● Stored data
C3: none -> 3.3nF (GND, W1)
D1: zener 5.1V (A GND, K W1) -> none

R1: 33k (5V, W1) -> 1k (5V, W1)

* * *

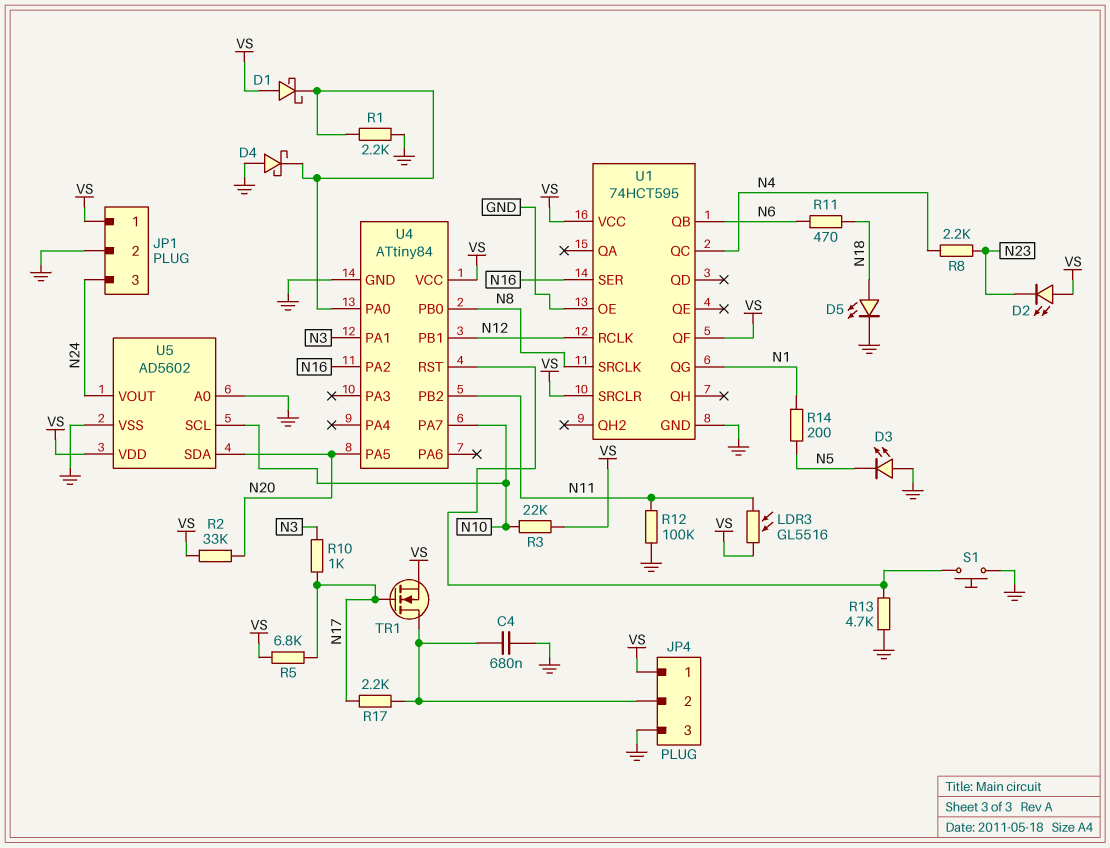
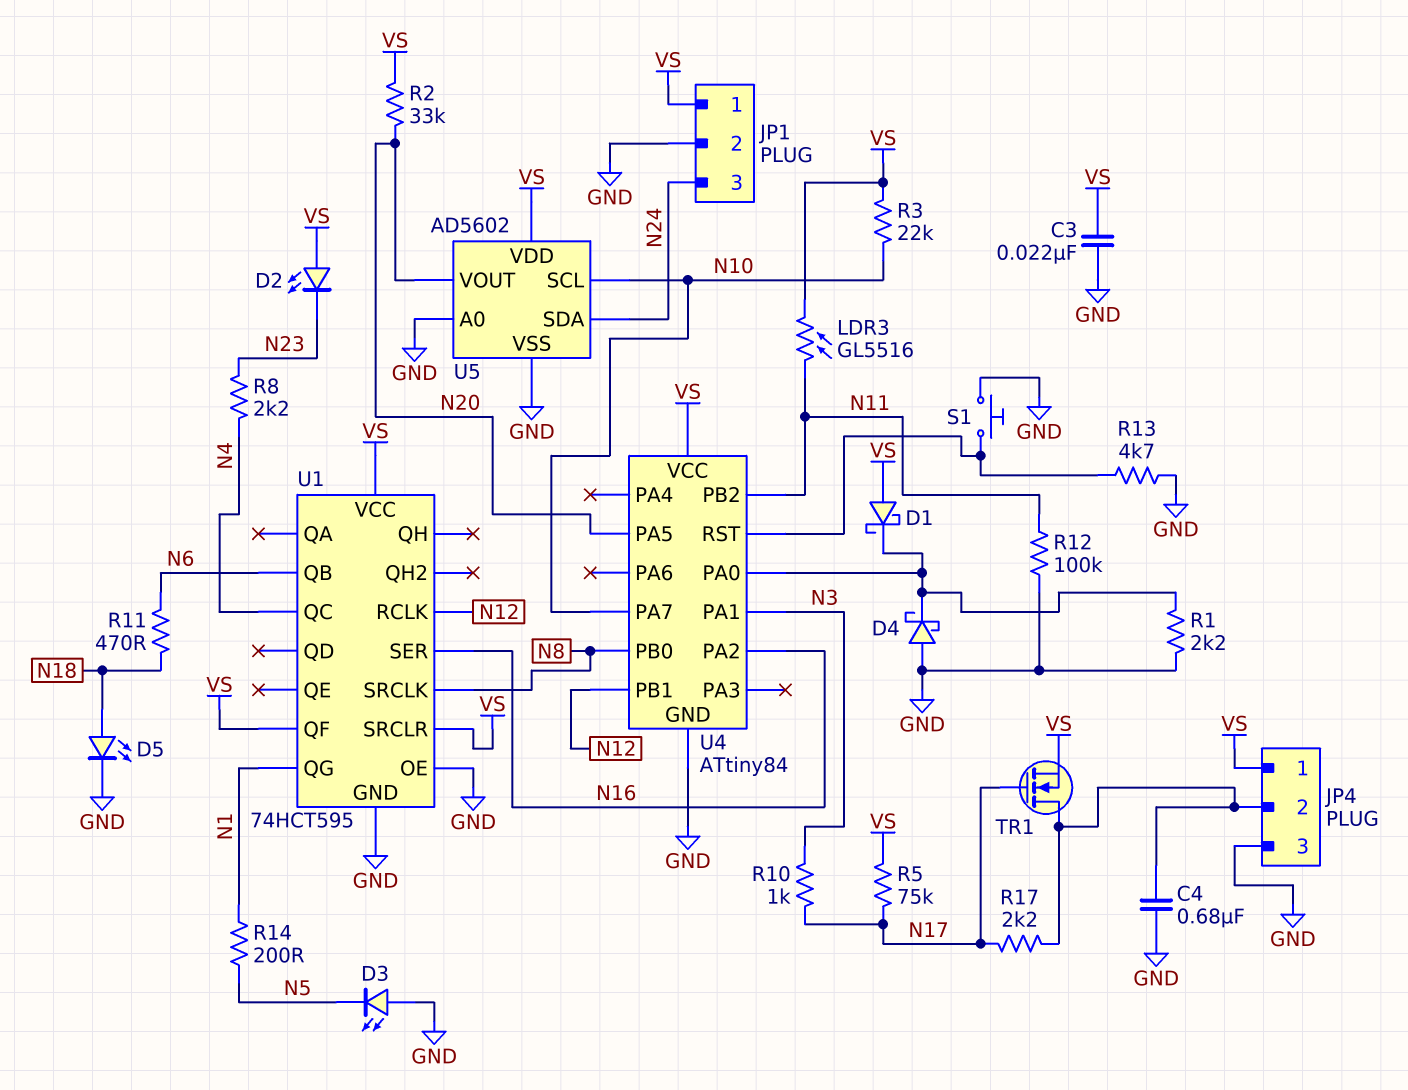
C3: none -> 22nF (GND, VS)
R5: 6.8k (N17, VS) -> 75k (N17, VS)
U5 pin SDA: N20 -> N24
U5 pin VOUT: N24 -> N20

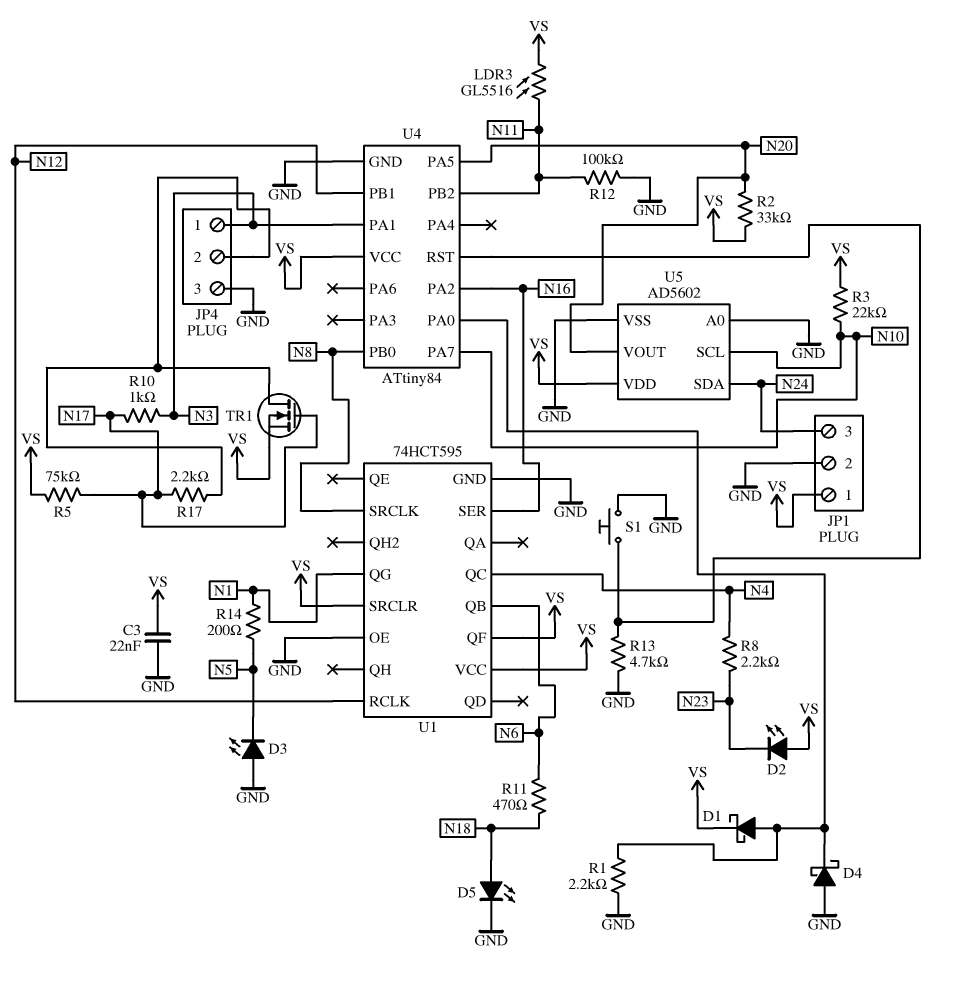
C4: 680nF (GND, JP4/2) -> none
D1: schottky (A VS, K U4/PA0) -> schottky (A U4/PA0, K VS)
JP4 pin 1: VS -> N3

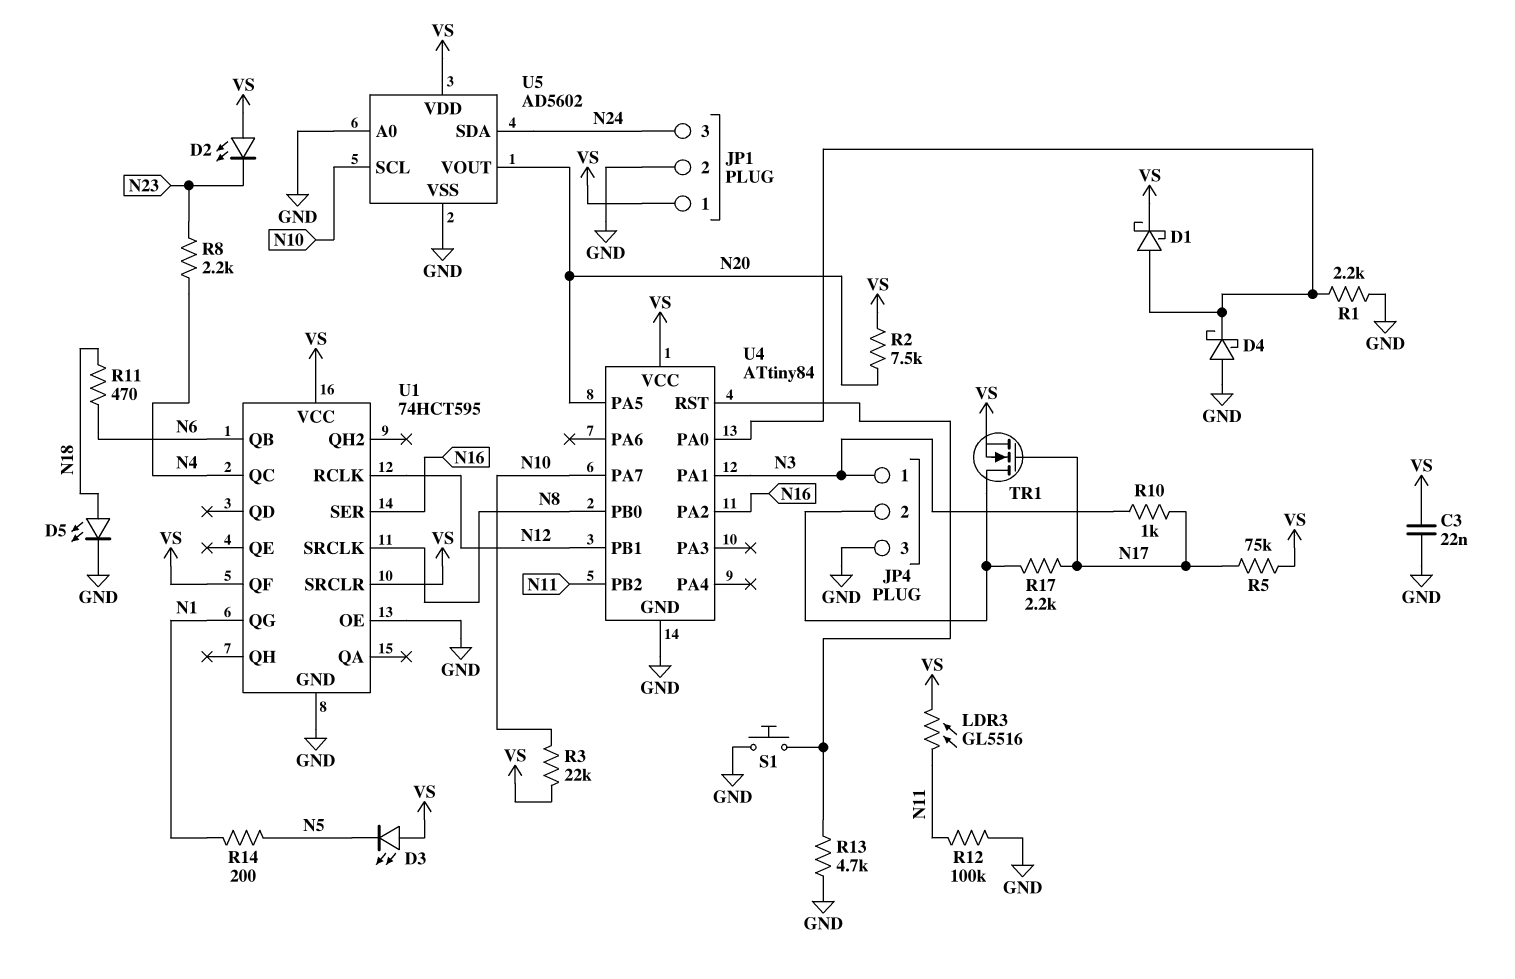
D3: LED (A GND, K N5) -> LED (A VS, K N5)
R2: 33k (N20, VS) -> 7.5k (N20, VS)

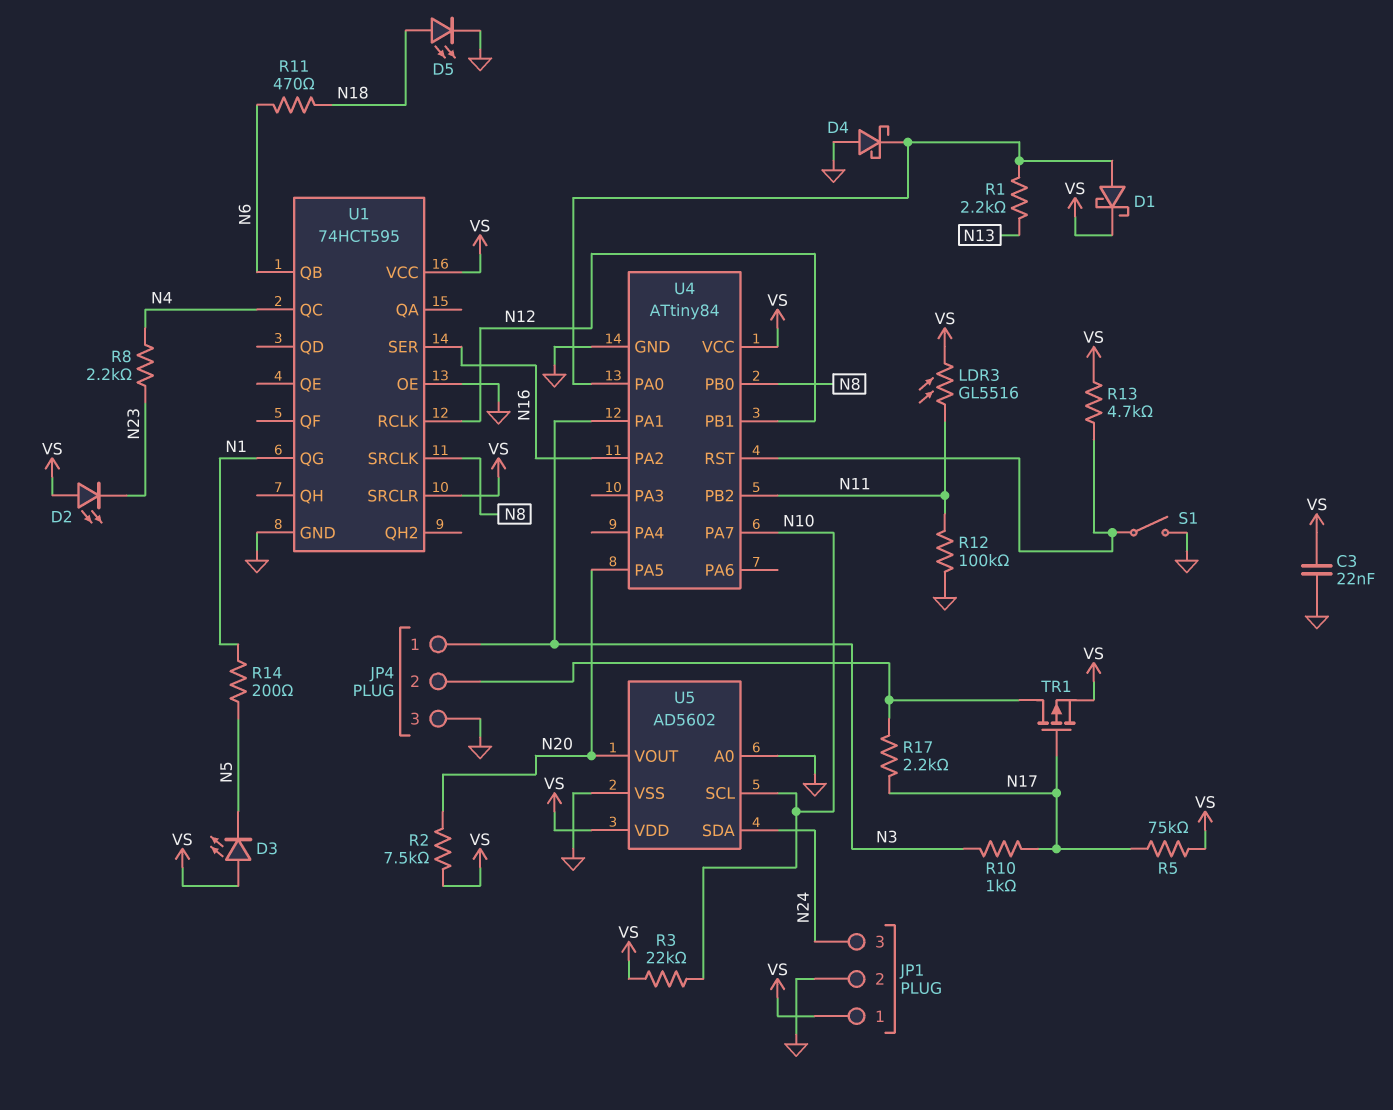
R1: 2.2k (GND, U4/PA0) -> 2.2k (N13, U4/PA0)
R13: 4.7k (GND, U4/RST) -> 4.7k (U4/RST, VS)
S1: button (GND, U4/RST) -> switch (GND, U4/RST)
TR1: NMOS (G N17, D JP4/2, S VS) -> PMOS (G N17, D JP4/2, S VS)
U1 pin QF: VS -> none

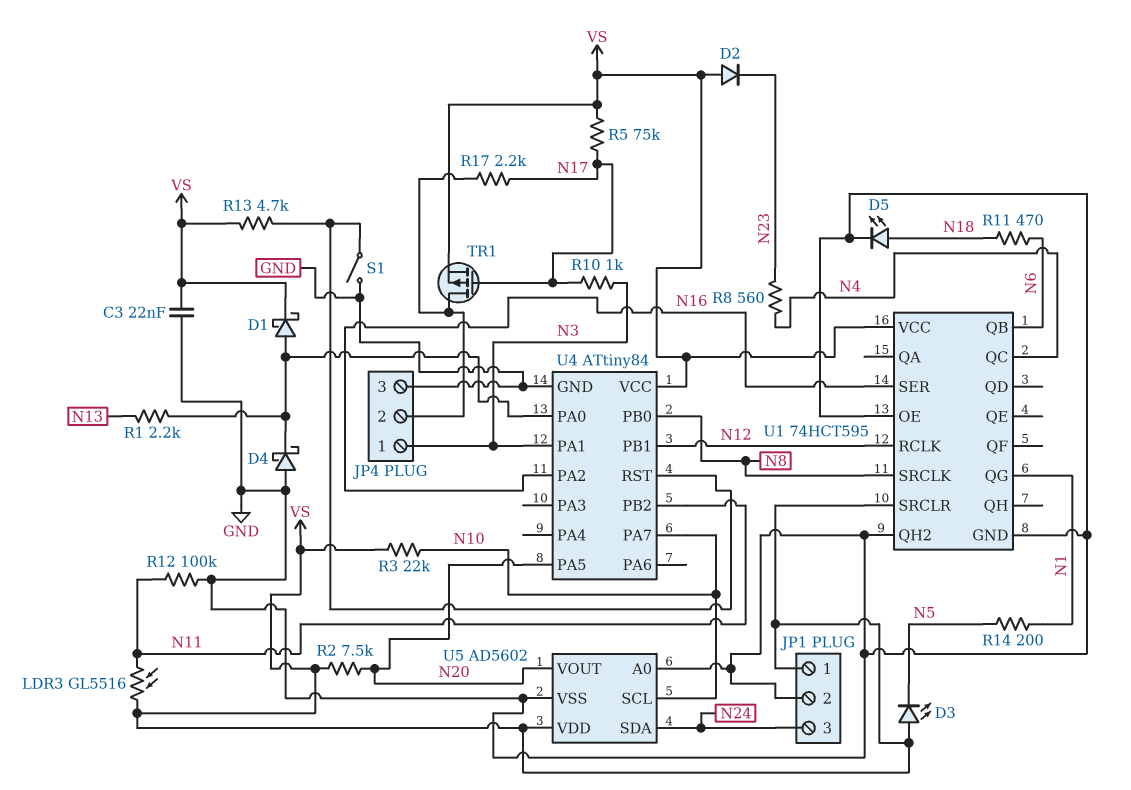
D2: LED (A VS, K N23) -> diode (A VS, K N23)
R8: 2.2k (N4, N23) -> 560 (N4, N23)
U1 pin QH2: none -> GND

==

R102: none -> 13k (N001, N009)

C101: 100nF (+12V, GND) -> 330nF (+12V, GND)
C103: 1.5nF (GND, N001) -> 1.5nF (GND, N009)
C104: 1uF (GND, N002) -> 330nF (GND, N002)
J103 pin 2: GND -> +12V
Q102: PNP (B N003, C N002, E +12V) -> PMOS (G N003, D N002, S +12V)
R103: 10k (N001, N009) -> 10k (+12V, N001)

● Task item
In the listing above, locate the line with "C3: none -> 3.3nF (GND, W1)" and the line with "R1: 33k (5V, W1) -> 1k (5V, W1)", then extract exactly those lines and every line between them, and nothing more.

● Solution for this problem
C3: none -> 3.3nF (GND, W1)
D1: zener 5.1V (A GND, K W1) -> none

R1: 33k (5V, W1) -> 1k (5V, W1)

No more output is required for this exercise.